* [HOW TO COMPLETE THIS TASK]: Copy exactly the lines that run from the one containing "(582, 226) = (571, 772): none -> red cake" through the end of the entries, both ends included.

Scene difference descriptions:
######

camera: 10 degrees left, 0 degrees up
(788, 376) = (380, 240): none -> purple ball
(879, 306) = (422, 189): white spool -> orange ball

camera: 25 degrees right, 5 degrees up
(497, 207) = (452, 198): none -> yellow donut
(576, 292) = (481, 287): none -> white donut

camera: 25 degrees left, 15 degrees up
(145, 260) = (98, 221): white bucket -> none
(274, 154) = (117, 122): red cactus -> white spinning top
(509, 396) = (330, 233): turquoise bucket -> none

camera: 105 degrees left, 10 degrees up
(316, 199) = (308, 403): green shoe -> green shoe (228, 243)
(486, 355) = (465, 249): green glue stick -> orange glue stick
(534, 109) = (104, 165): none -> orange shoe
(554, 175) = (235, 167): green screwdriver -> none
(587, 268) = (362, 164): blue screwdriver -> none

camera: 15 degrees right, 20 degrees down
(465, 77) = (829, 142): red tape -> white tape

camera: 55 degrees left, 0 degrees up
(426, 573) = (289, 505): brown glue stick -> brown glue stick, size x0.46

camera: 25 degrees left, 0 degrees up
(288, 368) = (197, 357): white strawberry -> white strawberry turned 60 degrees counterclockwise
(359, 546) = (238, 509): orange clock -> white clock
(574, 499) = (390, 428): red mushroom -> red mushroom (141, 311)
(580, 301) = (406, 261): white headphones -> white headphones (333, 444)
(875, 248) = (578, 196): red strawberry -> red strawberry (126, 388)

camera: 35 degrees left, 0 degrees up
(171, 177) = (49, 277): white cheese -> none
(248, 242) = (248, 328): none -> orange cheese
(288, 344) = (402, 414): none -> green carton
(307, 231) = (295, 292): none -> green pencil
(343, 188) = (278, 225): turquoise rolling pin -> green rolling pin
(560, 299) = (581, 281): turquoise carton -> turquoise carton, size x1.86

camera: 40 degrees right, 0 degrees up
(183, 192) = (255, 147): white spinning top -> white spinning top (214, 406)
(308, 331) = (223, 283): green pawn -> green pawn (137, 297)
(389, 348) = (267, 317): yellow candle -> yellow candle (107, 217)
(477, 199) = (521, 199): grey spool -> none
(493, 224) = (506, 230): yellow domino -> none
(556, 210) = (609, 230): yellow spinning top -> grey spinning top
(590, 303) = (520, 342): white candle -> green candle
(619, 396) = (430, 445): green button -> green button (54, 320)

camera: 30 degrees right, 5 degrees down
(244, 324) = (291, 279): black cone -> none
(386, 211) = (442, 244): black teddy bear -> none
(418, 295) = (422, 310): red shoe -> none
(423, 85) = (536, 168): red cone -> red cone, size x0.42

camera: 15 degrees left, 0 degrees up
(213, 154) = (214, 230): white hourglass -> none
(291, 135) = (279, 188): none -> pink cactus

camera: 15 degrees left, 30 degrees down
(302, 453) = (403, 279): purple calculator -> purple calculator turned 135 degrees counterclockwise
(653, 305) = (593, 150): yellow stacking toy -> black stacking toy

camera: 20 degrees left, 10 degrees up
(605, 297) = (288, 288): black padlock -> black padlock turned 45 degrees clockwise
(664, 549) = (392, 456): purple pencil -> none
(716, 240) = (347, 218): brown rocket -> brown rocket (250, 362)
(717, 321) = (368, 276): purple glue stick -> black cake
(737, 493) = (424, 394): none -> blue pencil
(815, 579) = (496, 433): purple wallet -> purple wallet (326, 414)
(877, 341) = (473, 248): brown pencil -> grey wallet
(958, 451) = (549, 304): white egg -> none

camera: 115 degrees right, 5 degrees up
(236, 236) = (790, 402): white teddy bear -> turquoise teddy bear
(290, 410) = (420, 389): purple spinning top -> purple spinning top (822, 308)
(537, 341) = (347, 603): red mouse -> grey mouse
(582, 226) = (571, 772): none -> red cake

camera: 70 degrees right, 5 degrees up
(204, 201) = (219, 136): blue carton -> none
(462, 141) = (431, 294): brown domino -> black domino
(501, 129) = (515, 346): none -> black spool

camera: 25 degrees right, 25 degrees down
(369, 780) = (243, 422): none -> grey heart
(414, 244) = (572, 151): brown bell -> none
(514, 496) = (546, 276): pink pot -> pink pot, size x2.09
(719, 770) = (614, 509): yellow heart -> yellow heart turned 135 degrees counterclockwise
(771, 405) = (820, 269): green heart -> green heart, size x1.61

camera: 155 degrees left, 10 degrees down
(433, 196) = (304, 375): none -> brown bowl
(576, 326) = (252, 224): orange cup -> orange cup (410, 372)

######

* [OUTPUT OF THE TASK]:
(582, 226) = (571, 772): none -> red cake

camera: 70 degrees right, 5 degrees up
(204, 201) = (219, 136): blue carton -> none
(462, 141) = (431, 294): brown domino -> black domino
(501, 129) = (515, 346): none -> black spool

camera: 25 degrees right, 25 degrees down
(369, 780) = (243, 422): none -> grey heart
(414, 244) = (572, 151): brown bell -> none
(514, 496) = (546, 276): pink pot -> pink pot, size x2.09
(719, 770) = (614, 509): yellow heart -> yellow heart turned 135 degrees counterclockwise
(771, 405) = (820, 269): green heart -> green heart, size x1.61

camera: 155 degrees left, 10 degrees down
(433, 196) = (304, 375): none -> brown bowl
(576, 326) = (252, 224): orange cup -> orange cup (410, 372)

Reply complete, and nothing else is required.